ASSIGNMENT: Look for the line that contains "(186, 214) = (146, 342): purple"; output that line and every line after it exactly, through the final line of the material below, and nothing else.

DATASET CONTENT:
- - - - -

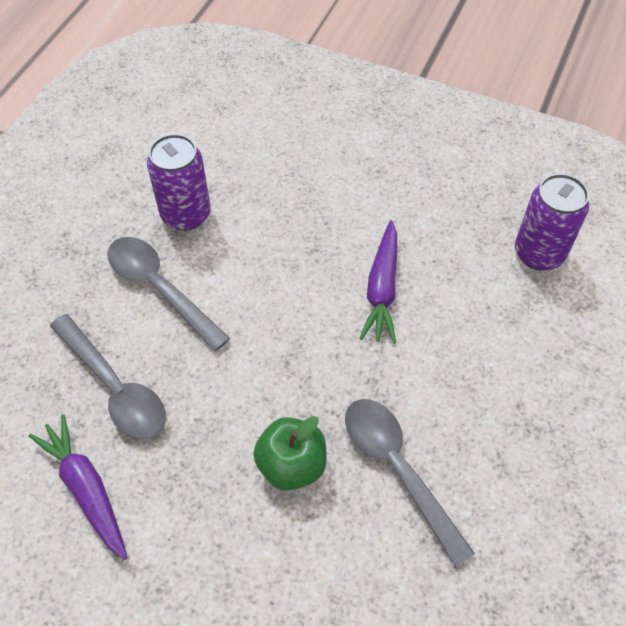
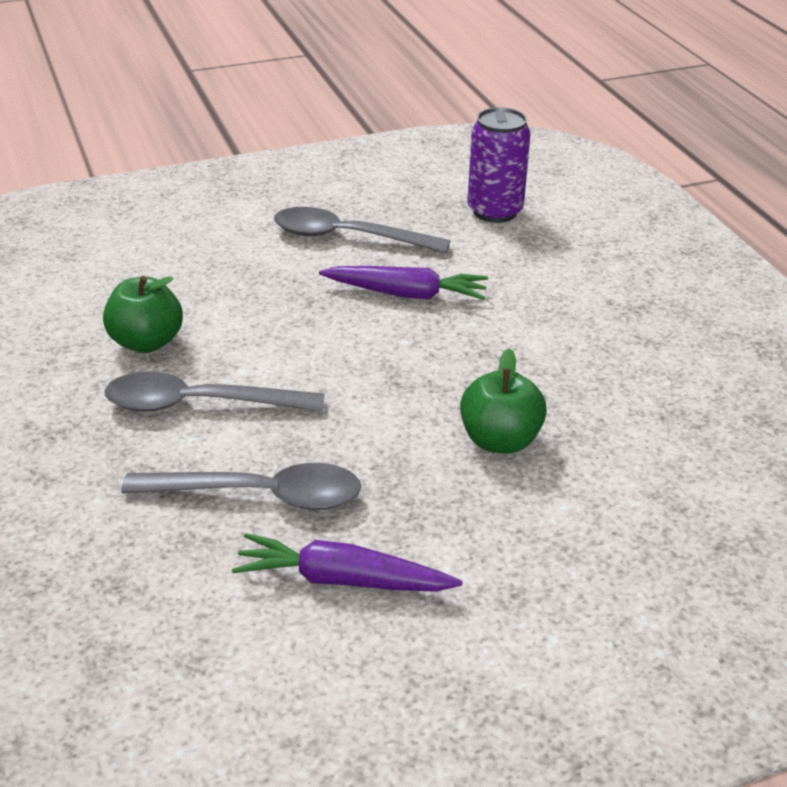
camera: 45 degrees left, 20 degrees down
(186, 214) = (146, 342): purple can -> green apple
(382, 289) = (407, 294): purple carrot -> purple carrot turned 45 degrees counterclockwise
(397, 468) = (582, 389): grey spoon -> grey spoon (347, 237)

- - - - -

PROBLEM SOLUTION:
(186, 214) = (146, 342): purple can -> green apple
(382, 289) = (407, 294): purple carrot -> purple carrot turned 45 degrees counterclockwise
(397, 468) = (582, 389): grey spoon -> grey spoon (347, 237)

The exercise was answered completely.